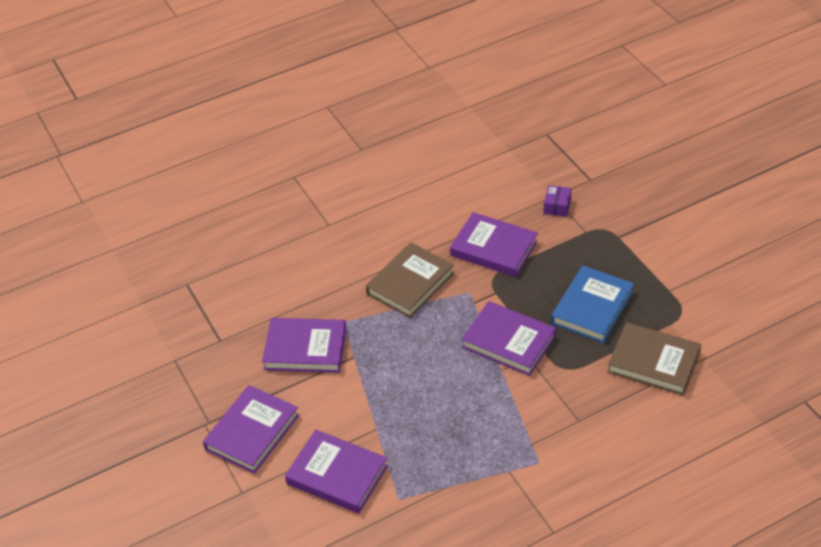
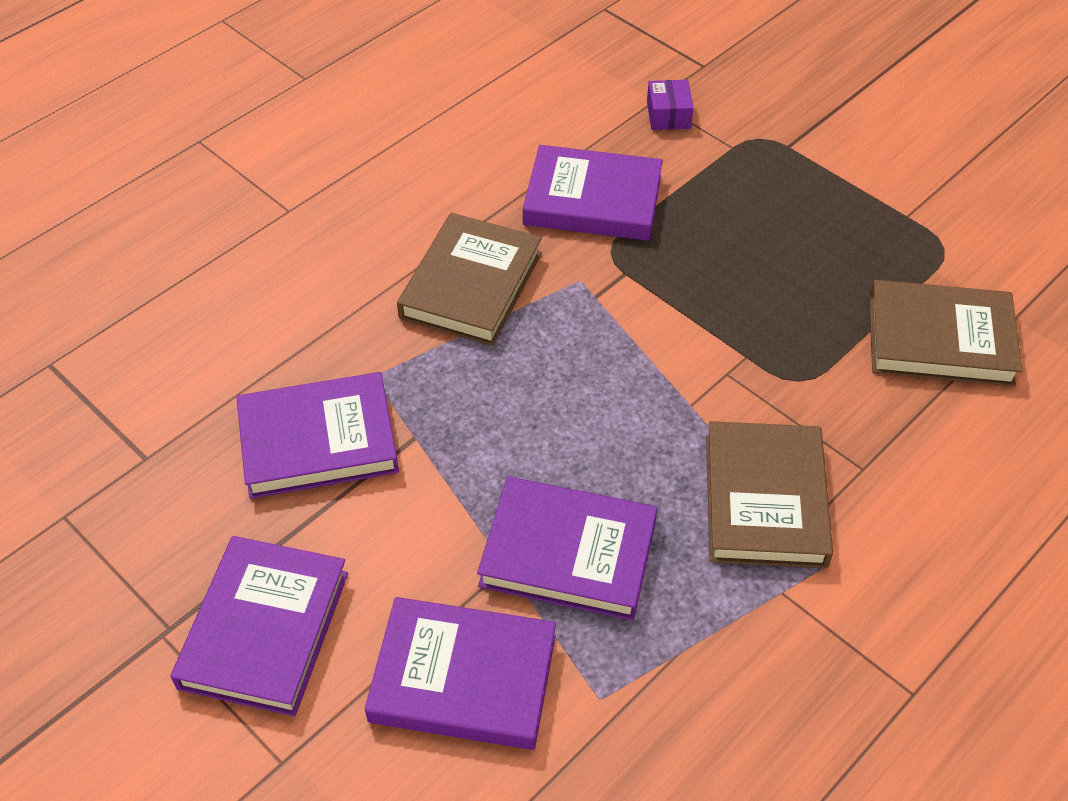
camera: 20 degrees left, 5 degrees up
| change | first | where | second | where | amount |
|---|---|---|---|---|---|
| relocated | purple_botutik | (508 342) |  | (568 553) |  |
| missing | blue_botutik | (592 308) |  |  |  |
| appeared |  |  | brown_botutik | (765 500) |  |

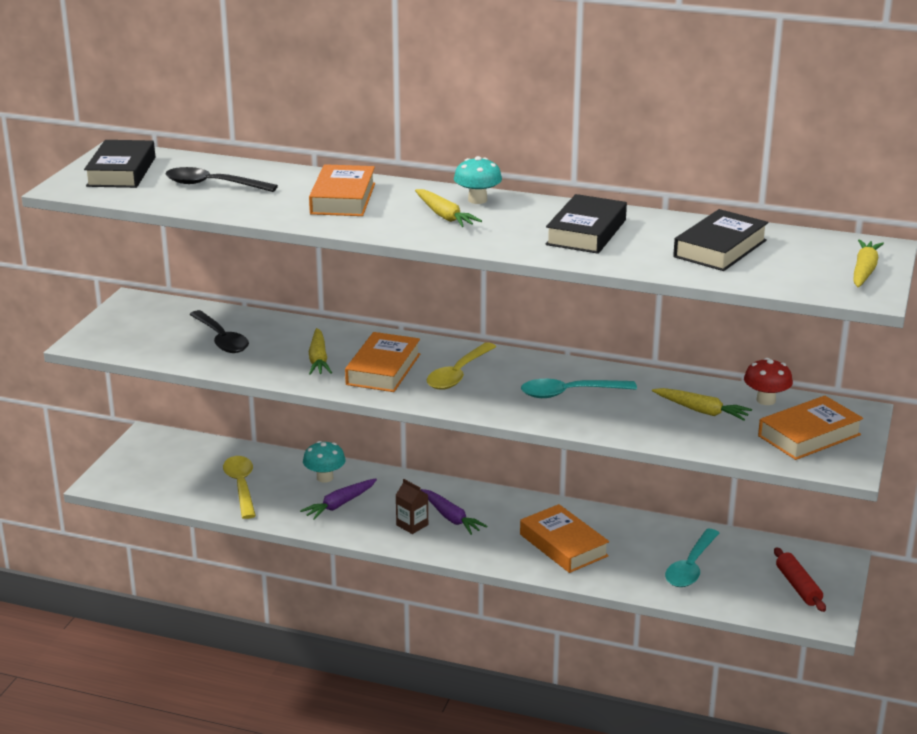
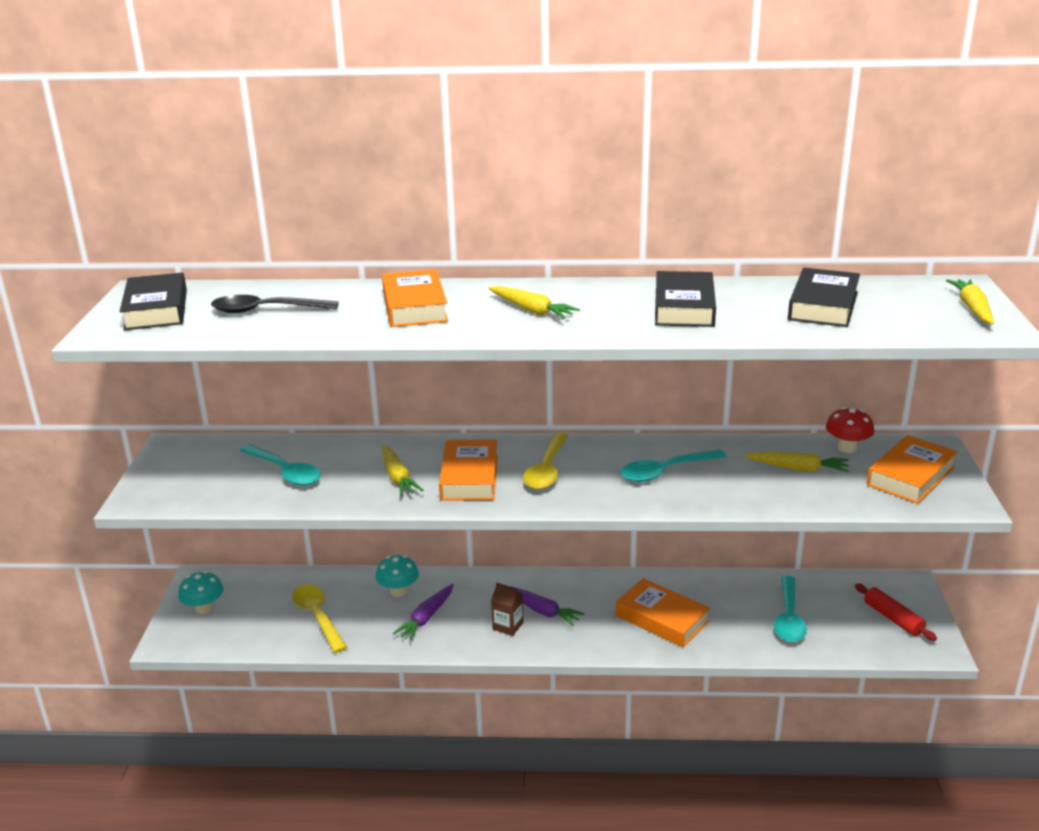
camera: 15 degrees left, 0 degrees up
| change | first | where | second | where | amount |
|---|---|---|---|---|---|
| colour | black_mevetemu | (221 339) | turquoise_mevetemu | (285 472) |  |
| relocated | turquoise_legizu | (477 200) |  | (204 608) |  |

● ● ● ●

> **Try it**:
Images do not belong in the copy; reproduce all other parts of the records above verbatim.

> **Reply**:
camera: 20 degrees left, 5 degrees up
| change | first | where | second | where | amount |
|---|---|---|---|---|---|
| relocated | purple_botutik | (508 342) |  | (568 553) |  |
| missing | blue_botutik | (592 308) |  |  |  |
| appeared |  |  | brown_botutik | (765 500) |  |

camera: 15 degrees left, 0 degrees up
| change | first | where | second | where | amount |
|---|---|---|---|---|---|
| colour | black_mevetemu | (221 339) | turquoise_mevetemu | (285 472) |  |
| relocated | turquoise_legizu | (477 200) |  | (204 608) |  |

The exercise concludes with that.